**Problem details:** Take the line that contains "Someone repainted the PinkButton" and each line after it to the end of the data below, and set them down exactly, omitting pictures.

[Scene difference descriptions]
******

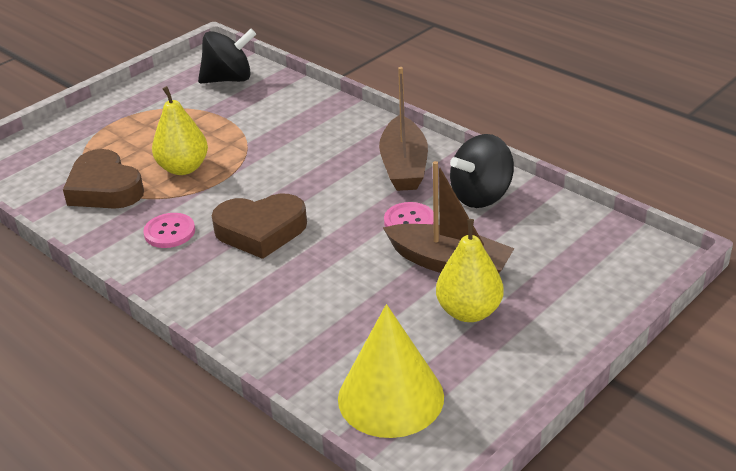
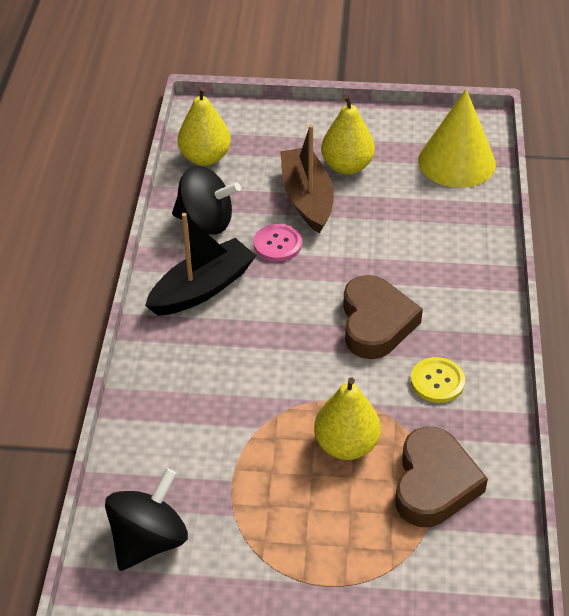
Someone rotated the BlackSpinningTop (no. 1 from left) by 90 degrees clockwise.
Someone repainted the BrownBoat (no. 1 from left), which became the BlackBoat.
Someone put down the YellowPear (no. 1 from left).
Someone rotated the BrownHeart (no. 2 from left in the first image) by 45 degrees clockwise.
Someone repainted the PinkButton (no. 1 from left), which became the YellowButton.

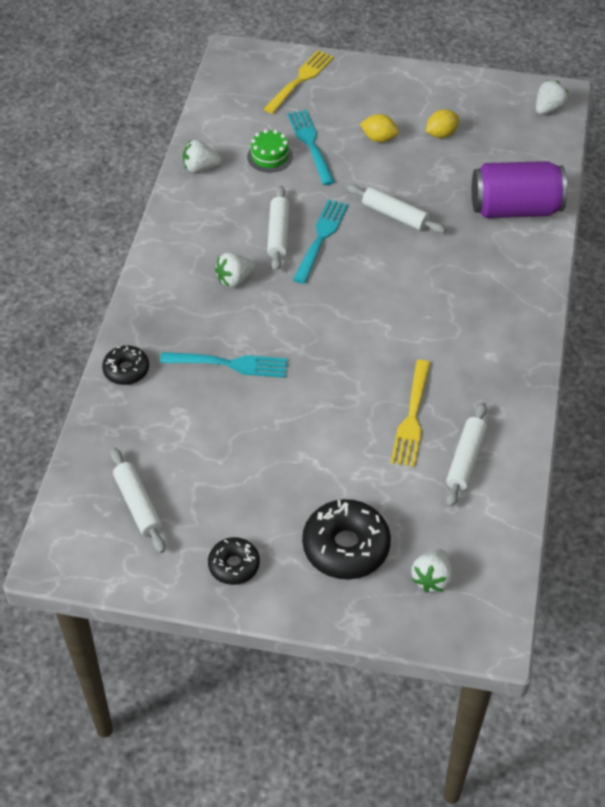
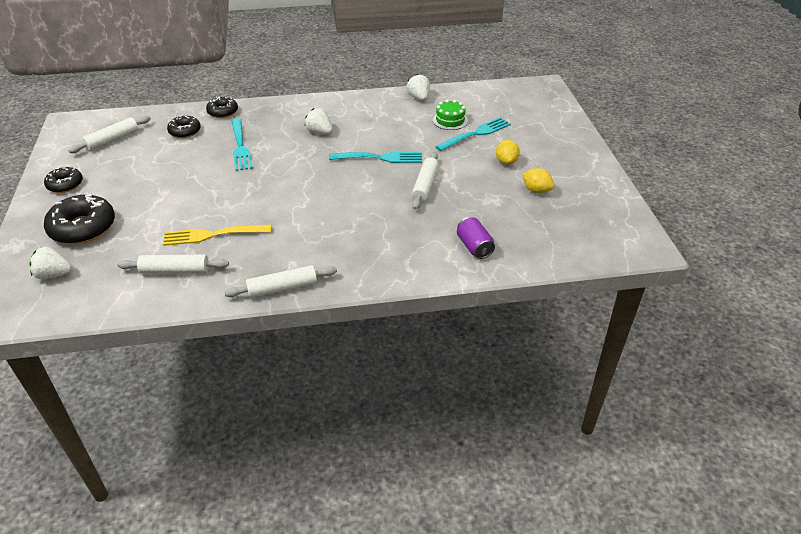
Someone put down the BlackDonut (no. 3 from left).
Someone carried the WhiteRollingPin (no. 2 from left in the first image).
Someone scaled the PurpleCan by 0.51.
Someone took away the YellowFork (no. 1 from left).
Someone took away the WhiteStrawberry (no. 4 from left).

******

**Response to the exercise:**
Someone repainted the PinkButton (no. 1 from left), which became the YellowButton.

Someone put down the BlackDonut (no. 3 from left).
Someone carried the WhiteRollingPin (no. 2 from left in the first image).
Someone scaled the PurpleCan by 0.51.
Someone took away the YellowFork (no. 1 from left).
Someone took away the WhiteStrawberry (no. 4 from left).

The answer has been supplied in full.